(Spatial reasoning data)
----------

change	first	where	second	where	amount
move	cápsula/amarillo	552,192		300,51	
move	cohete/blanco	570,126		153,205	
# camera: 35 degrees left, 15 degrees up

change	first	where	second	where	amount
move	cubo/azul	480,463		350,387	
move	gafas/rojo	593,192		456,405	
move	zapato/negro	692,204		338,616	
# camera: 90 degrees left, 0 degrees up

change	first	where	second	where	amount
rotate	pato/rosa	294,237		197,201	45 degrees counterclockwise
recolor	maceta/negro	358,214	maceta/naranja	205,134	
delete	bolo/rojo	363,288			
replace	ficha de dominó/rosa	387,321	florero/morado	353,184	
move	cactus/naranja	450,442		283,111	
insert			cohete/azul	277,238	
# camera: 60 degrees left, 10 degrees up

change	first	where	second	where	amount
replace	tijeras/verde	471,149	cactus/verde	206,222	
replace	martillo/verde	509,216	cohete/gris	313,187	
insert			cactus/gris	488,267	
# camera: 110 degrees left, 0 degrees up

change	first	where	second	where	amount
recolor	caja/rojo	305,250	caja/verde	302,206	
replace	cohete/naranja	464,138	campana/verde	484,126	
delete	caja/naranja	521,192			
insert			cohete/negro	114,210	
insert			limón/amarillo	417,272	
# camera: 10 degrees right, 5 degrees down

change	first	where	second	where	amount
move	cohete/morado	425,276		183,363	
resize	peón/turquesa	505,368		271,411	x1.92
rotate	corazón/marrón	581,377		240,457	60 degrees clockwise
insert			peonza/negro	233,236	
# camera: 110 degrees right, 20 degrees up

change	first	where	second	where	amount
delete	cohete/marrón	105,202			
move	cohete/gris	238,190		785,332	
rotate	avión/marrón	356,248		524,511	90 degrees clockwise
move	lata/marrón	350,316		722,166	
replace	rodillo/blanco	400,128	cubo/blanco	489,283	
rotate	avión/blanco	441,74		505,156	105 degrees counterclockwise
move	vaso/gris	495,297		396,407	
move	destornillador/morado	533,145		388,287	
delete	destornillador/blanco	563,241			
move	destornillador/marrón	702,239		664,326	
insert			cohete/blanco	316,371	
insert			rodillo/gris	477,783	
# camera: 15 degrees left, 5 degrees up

----------

• **PROMPT**
From the data above, copy every line where "recolor" appears.

• **RESPONSE**
recolor	maceta/negro	358,214	maceta/naranja	205,134	
recolor	caja/rojo	305,250	caja/verde	302,206	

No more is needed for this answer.